From the entries that follow, reproduce exactly and only the lines from the line with "none -> lime brick B2:C2 level 1" to the line with "lime brick E1:F2", endpoints included.
========
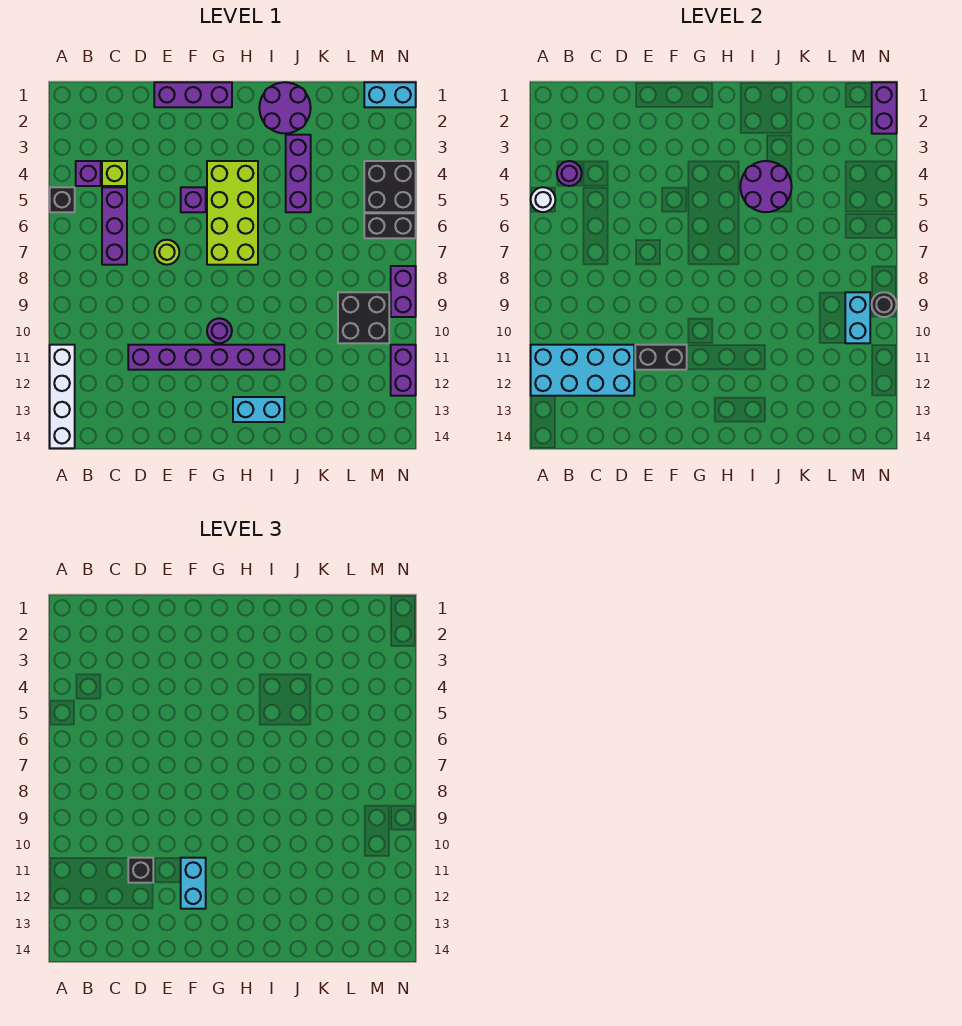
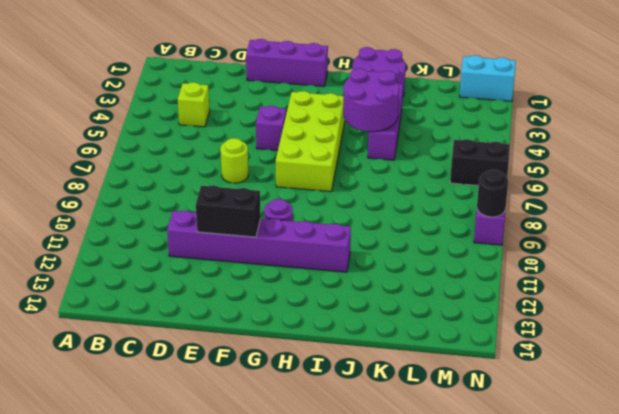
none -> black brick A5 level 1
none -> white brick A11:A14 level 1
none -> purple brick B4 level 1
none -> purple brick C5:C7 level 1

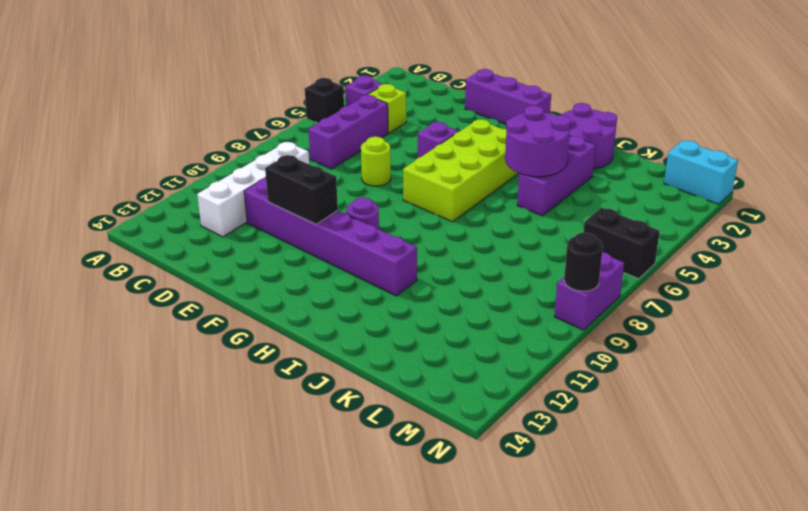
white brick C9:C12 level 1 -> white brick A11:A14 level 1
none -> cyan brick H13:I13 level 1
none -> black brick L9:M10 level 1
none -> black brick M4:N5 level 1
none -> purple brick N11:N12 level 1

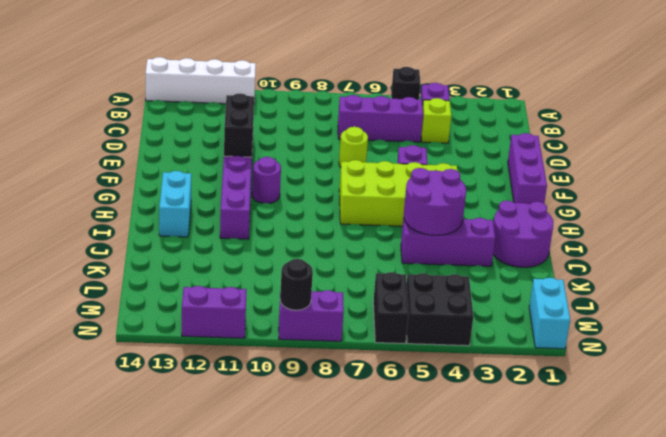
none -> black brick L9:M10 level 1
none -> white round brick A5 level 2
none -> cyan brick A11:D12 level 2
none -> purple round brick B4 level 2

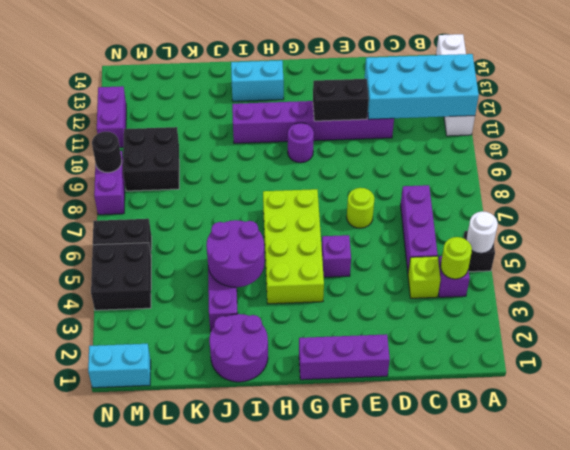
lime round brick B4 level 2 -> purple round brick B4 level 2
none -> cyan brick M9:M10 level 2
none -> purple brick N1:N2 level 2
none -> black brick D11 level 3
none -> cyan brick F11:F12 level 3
========
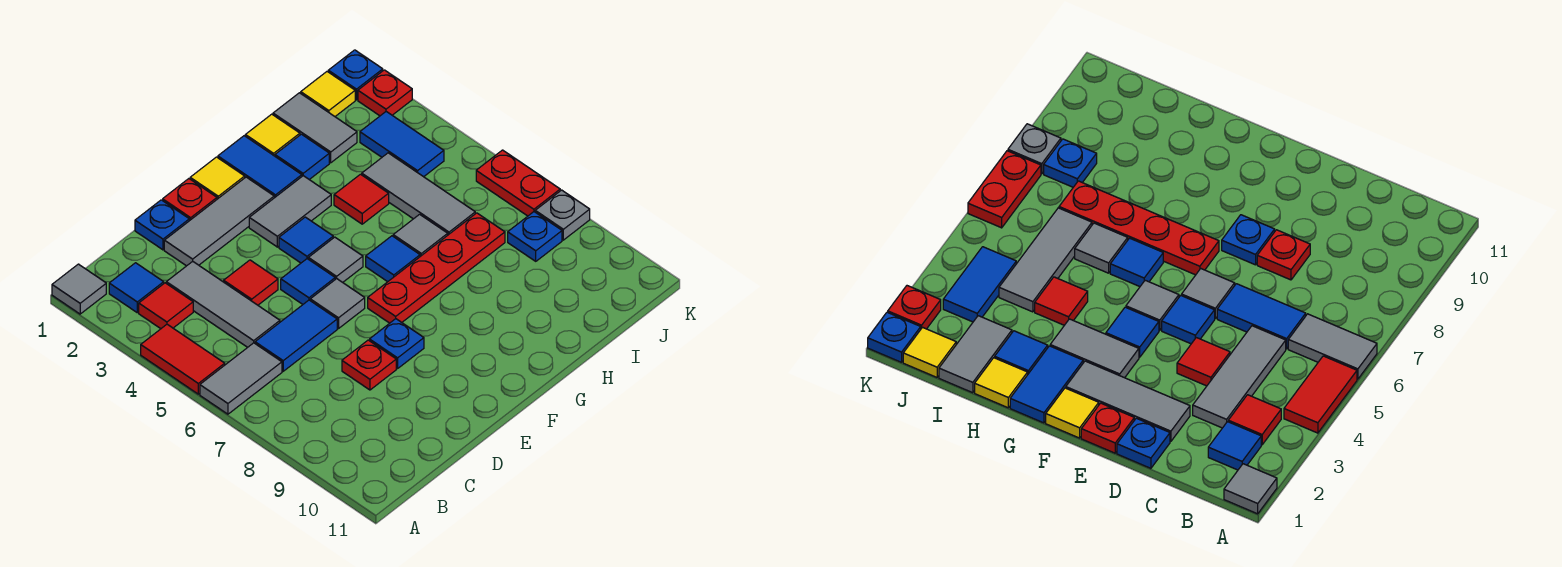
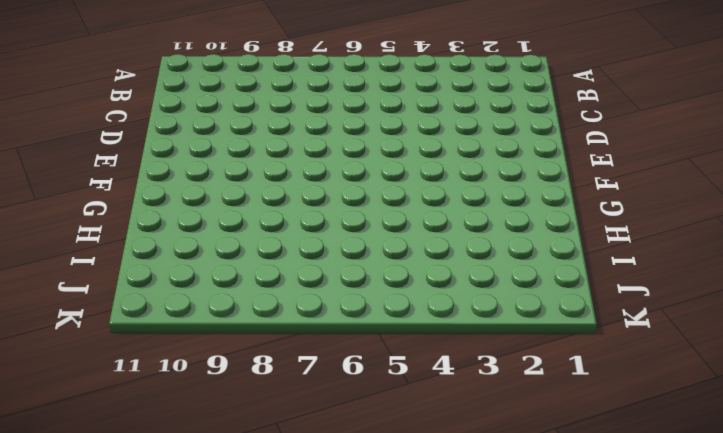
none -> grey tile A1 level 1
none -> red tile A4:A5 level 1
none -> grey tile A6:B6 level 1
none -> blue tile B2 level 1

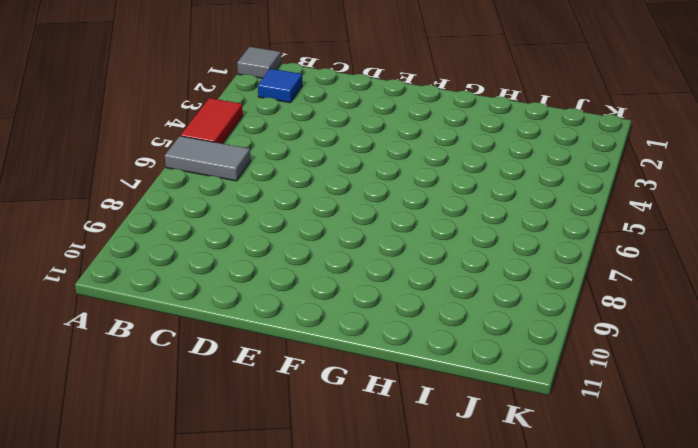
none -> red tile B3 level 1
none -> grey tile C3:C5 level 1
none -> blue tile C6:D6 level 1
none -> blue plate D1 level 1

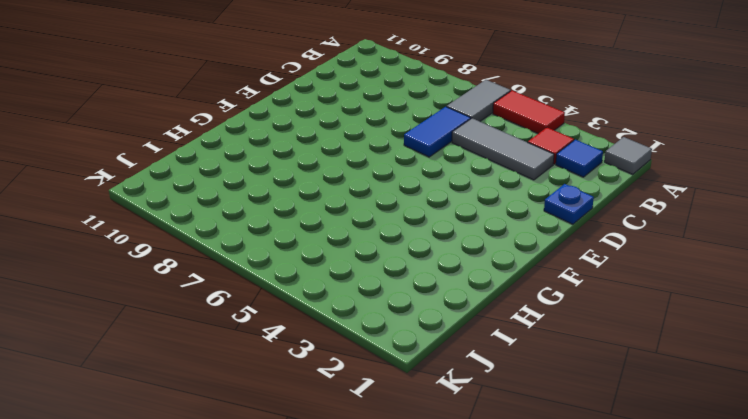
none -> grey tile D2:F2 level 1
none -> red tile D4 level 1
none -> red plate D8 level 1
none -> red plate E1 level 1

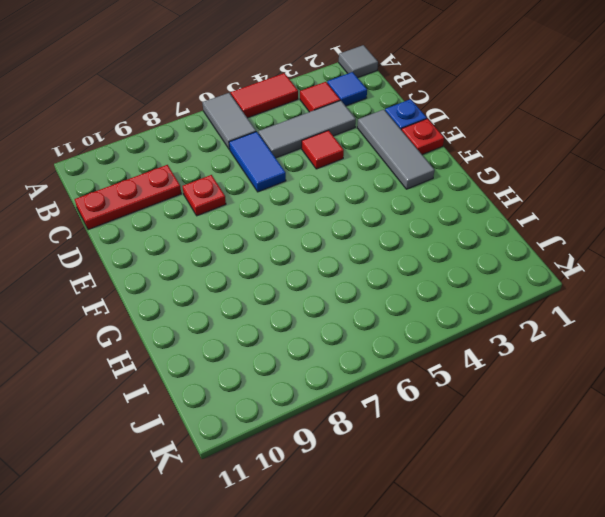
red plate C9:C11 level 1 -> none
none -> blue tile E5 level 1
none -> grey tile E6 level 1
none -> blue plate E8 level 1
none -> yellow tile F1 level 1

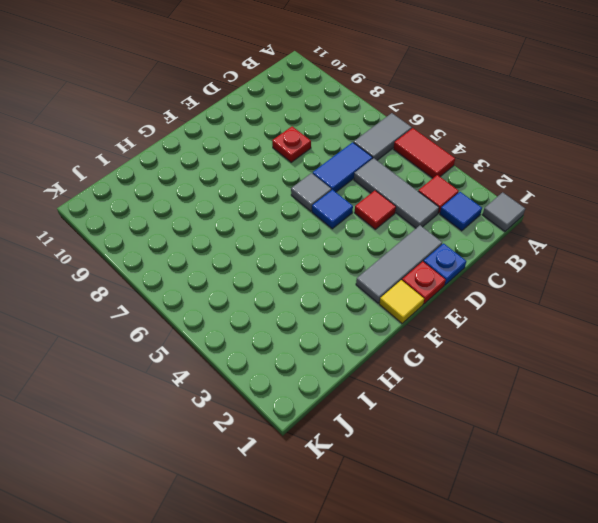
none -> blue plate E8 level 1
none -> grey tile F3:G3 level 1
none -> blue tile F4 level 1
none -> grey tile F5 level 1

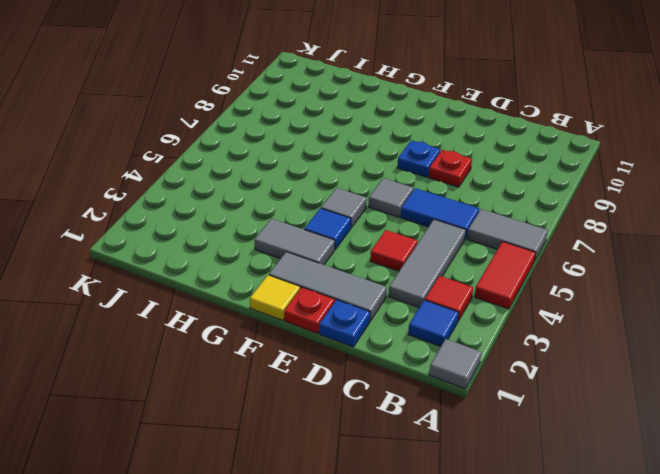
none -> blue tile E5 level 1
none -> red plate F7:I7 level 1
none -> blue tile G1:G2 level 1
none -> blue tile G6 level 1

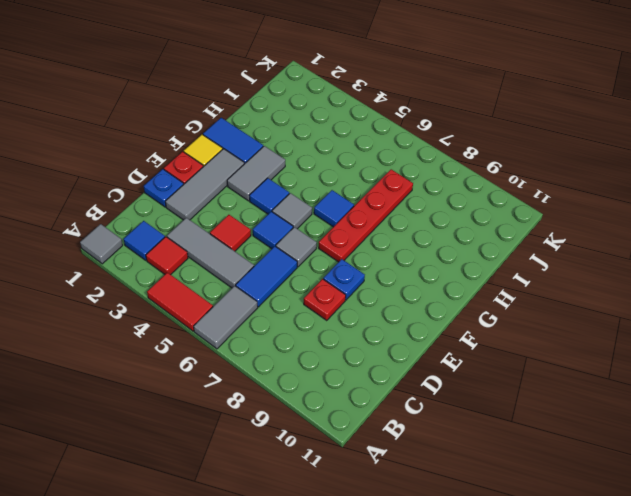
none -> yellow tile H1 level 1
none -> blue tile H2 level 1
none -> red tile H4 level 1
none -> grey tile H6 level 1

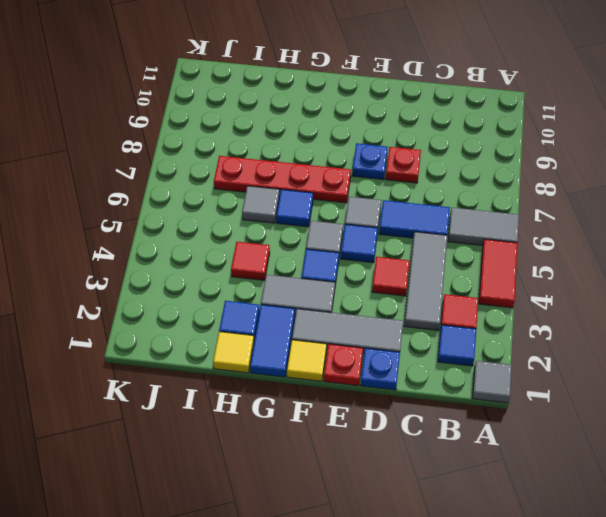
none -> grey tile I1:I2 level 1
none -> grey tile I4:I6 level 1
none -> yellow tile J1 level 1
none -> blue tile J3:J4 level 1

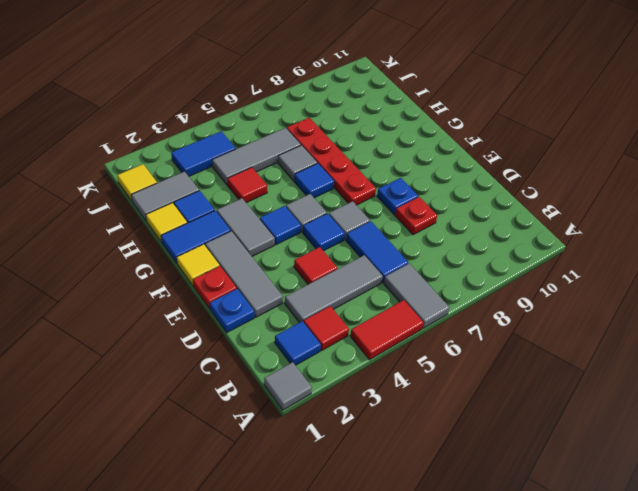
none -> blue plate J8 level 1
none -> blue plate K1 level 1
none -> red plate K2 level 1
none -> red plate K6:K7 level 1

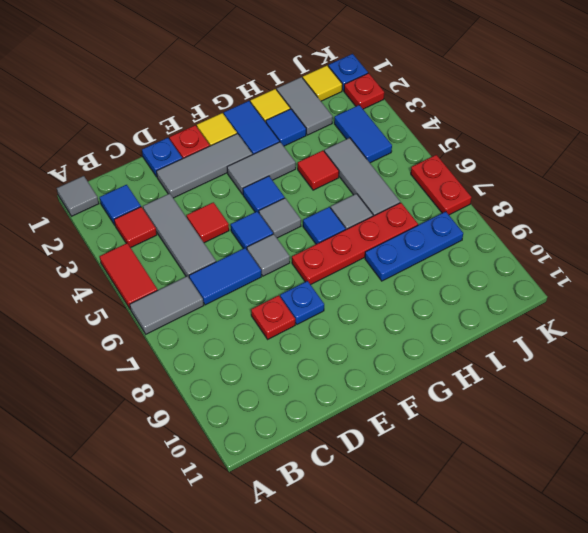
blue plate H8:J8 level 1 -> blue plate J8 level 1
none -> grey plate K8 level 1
========
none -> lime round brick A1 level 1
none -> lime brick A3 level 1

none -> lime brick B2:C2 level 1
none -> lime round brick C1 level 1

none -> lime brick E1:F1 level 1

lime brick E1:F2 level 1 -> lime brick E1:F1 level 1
========
Answer:
none -> lime brick B2:C2 level 1
none -> lime round brick C1 level 1

none -> lime brick E1:F1 level 1

lime brick E1:F2 level 1 -> lime brick E1:F1 level 1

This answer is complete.